Stored data entries:
====================

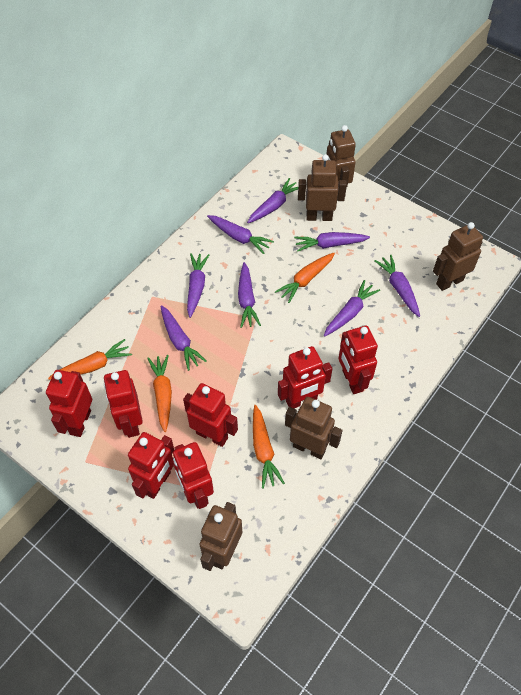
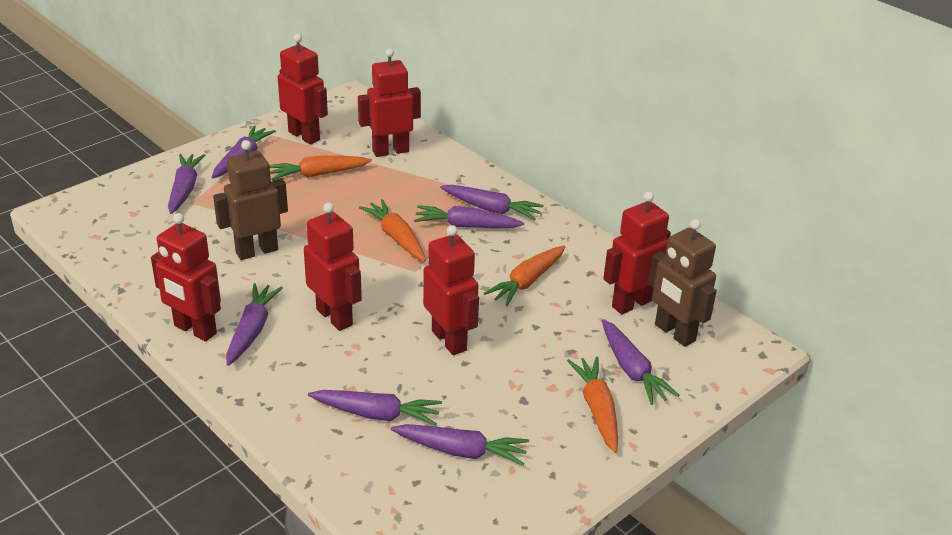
brown robot: 5 -> 2
red robot: 7 -> 6

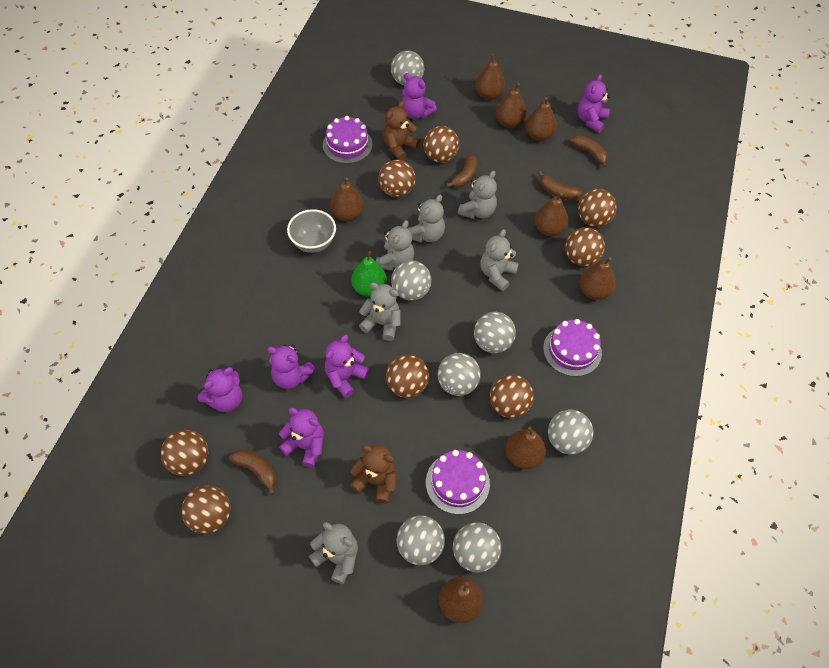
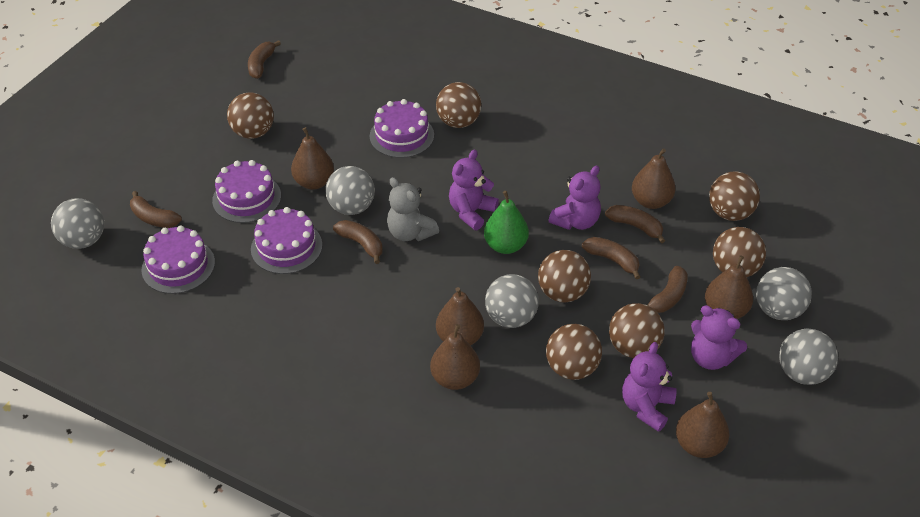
brown ball: 8 -> 7
brown banana: 4 -> 6
brown pear: 8 -> 6
brown teddy bear: 2 -> 0
grey ball: 7 -> 5
grey bowl: 1 -> 0
grey teddy bear: 6 -> 1
purple cake: 3 -> 4
purple teddy bear: 6 -> 4

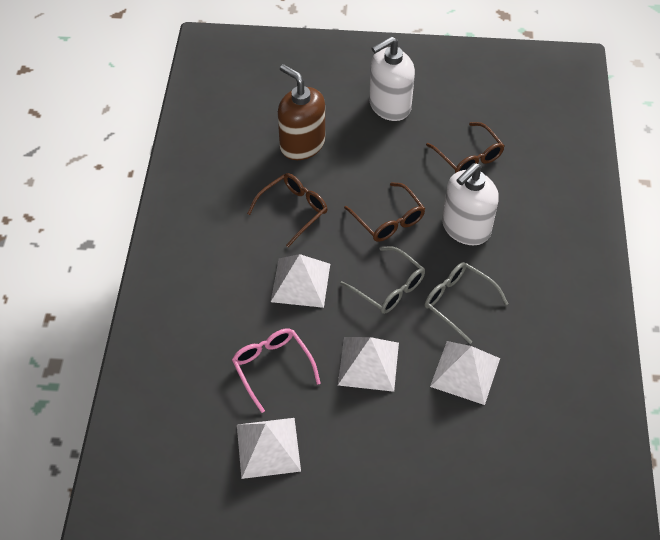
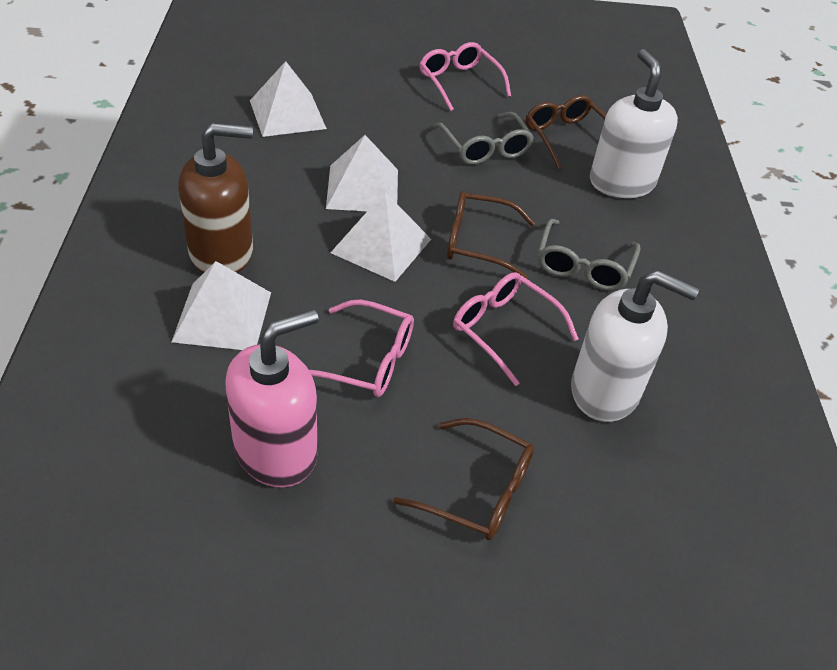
pink glasses: 1 -> 3
pink soap dispenser: 0 -> 1

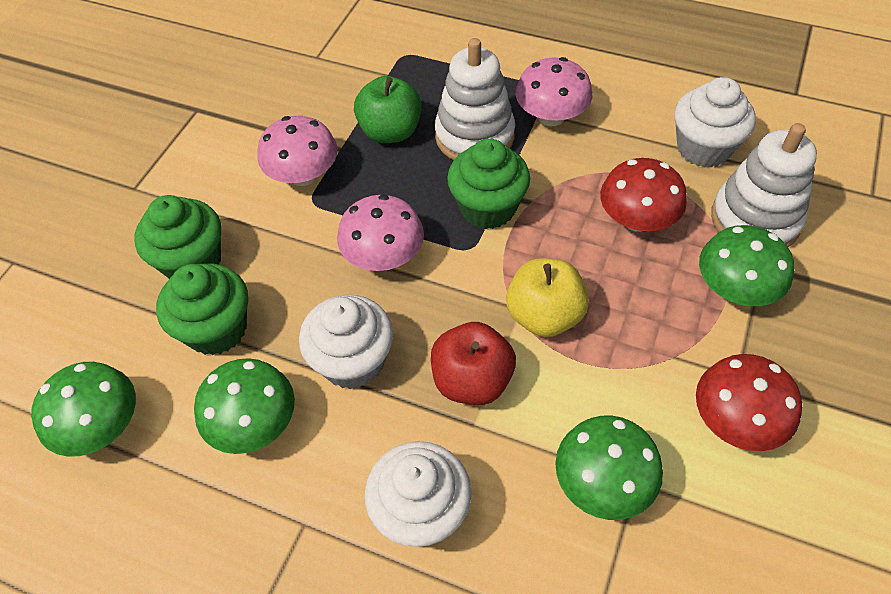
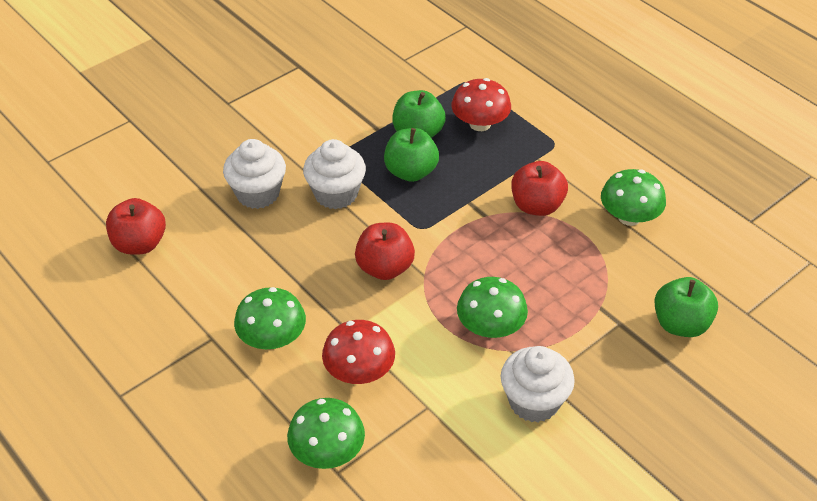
green apple: 1 -> 3
green cupcake: 3 -> 0
pink mushroom: 3 -> 0
red apple: 1 -> 3
white stacking toy: 2 -> 0
yellow apple: 1 -> 0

====================

Task brief: Your task is an exact transcription of all the data, minus the pictures.

Written answer:
brown robot: 5 -> 2
red robot: 7 -> 6

brown ball: 8 -> 7
brown banana: 4 -> 6
brown pear: 8 -> 6
brown teddy bear: 2 -> 0
grey ball: 7 -> 5
grey bowl: 1 -> 0
grey teddy bear: 6 -> 1
purple cake: 3 -> 4
purple teddy bear: 6 -> 4

pink glasses: 1 -> 3
pink soap dispenser: 0 -> 1

green apple: 1 -> 3
green cupcake: 3 -> 0
pink mushroom: 3 -> 0
red apple: 1 -> 3
white stacking toy: 2 -> 0
yellow apple: 1 -> 0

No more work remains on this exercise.